-- Action item --
Find the line containing "shifted | goblet" in the data below, then output that line and each one after it exactly, with nothing else.

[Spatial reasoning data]

BEGIN

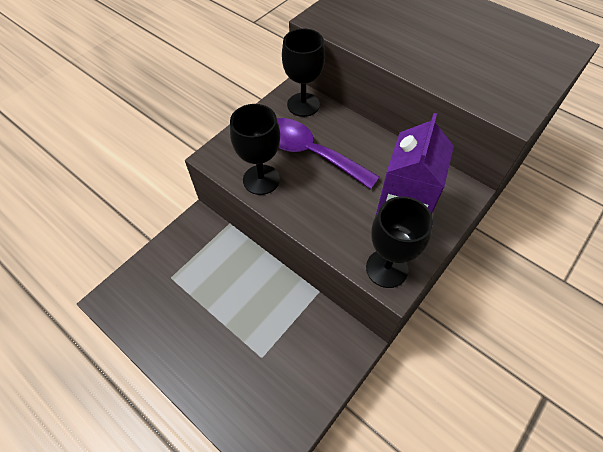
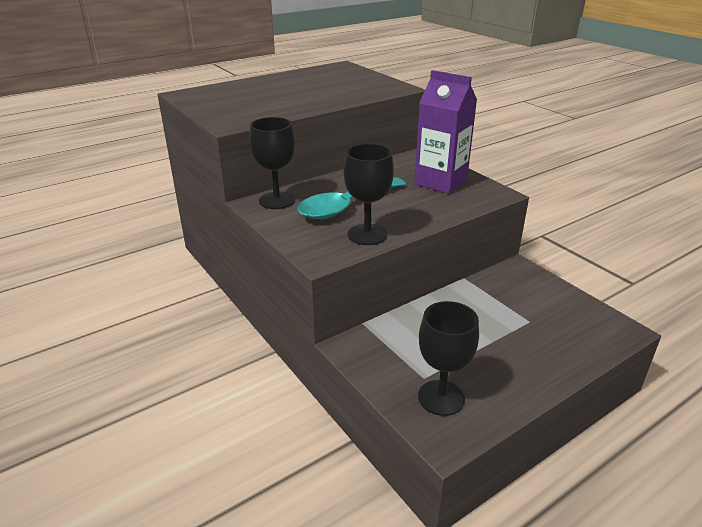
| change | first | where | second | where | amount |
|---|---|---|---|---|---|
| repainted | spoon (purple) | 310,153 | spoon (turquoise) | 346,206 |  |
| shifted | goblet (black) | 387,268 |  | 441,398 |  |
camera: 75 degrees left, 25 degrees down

END

-- Task solution --
| shifted | goblet (black) | 387,268 |  | 441,398 |  |
camera: 75 degrees left, 25 degrees down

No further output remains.